§ What to work on
From the line below that contains "Q1: PMOS (G" to the line that contains "SP1: speaker 8R", repeat every line exactly, both ends included, and nothing else.

§ Dataset content
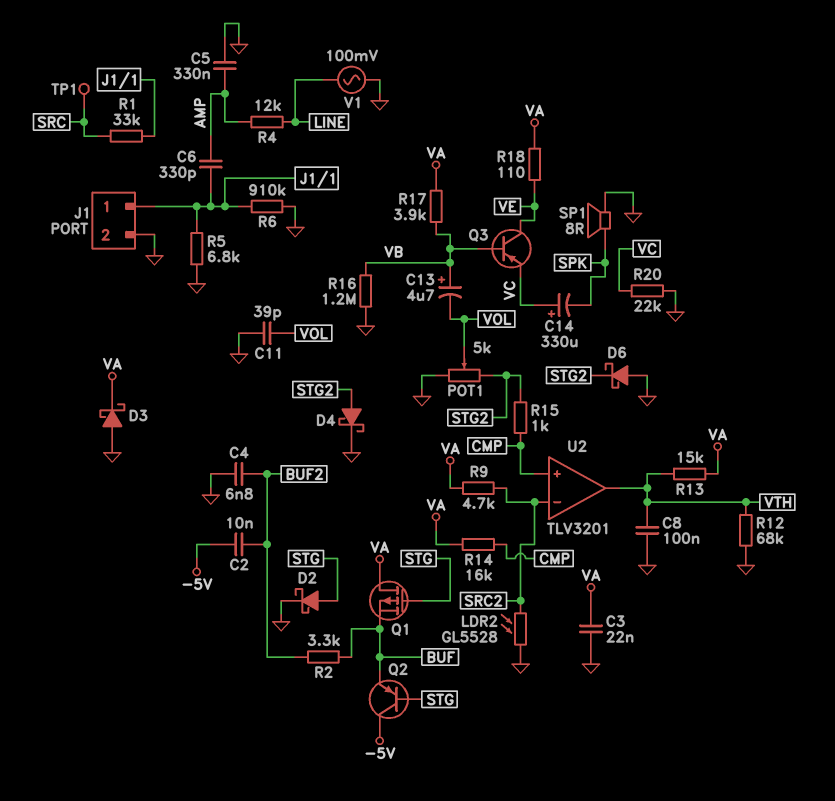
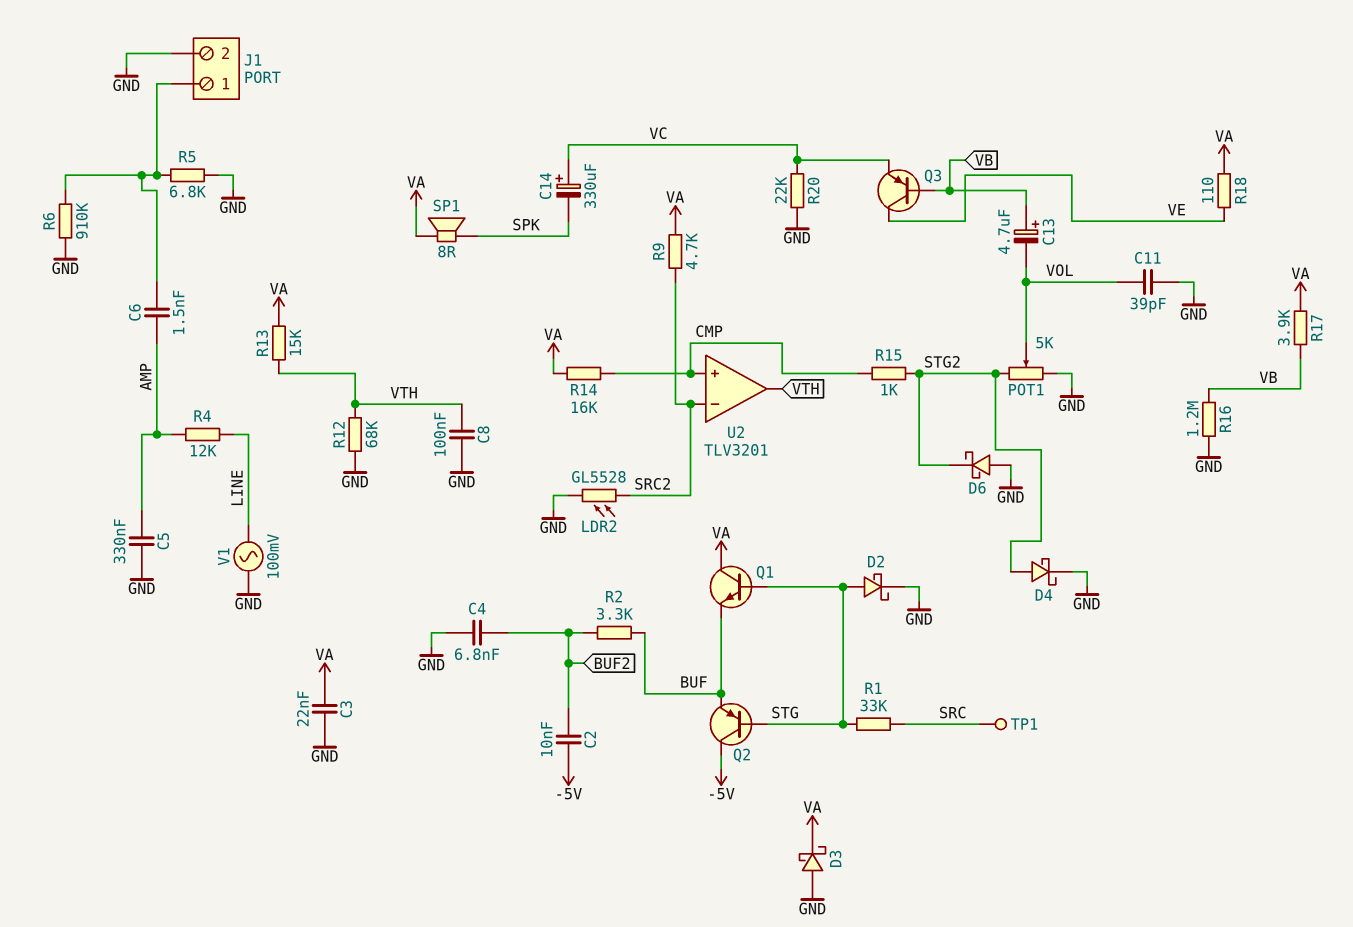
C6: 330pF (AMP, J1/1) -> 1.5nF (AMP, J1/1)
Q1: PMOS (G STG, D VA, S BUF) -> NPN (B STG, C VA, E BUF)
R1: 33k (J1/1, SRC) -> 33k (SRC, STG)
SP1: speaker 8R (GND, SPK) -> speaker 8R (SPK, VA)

--

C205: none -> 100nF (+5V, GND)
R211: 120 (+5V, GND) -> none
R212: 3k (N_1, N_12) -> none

§ Task solution
Q1: PMOS (G STG, D VA, S BUF) -> NPN (B STG, C VA, E BUF)
R1: 33k (J1/1, SRC) -> 33k (SRC, STG)
SP1: speaker 8R (GND, SPK) -> speaker 8R (SPK, VA)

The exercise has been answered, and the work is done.